- Provided data:
**********

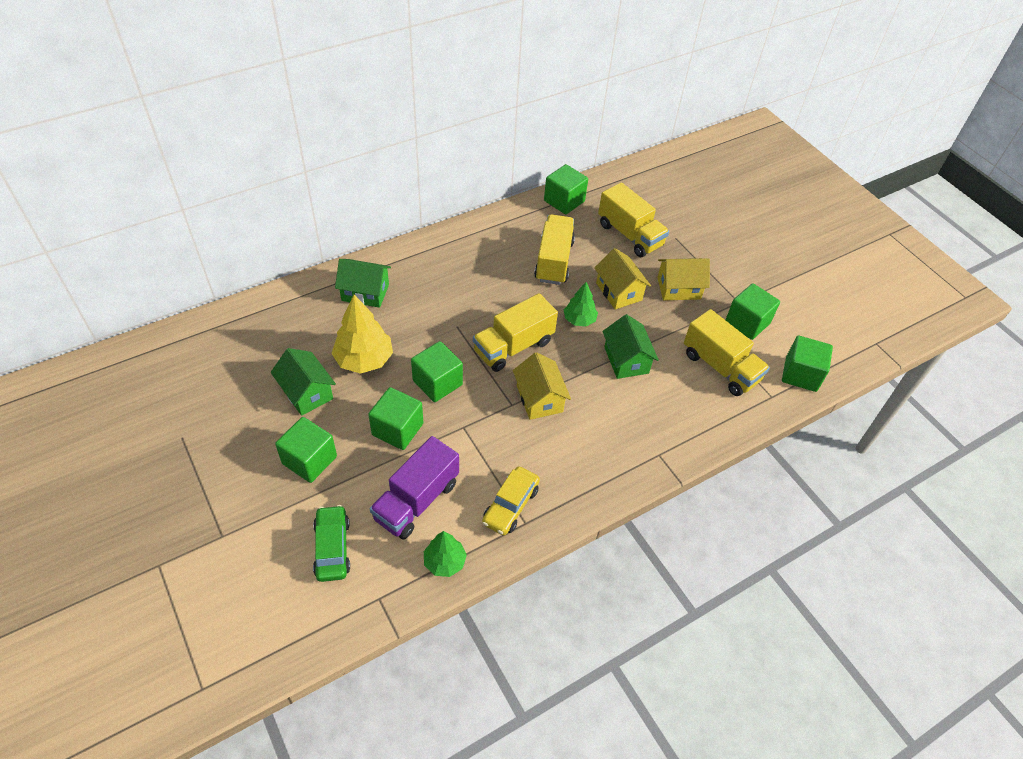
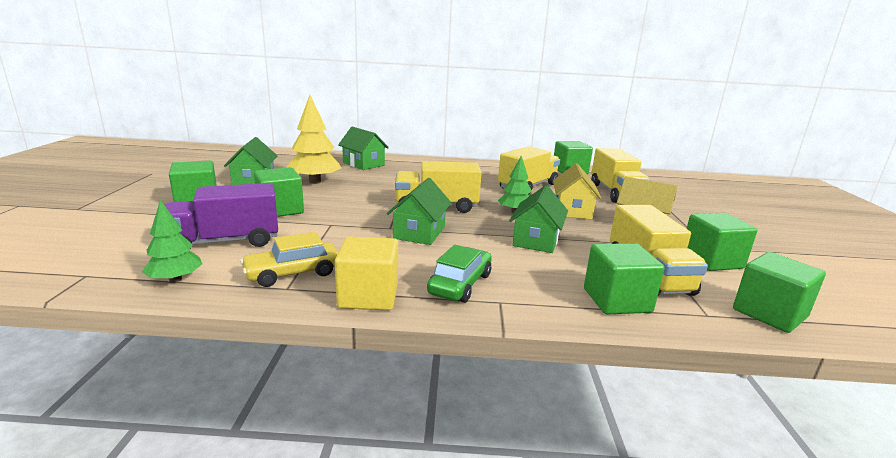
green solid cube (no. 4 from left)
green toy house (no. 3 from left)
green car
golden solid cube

**********

- Description of the task:
Set down the material above word for word and skip its pictures.

- The completed task:
green solid cube (no. 4 from left)
green toy house (no. 3 from left)
green car
golden solid cube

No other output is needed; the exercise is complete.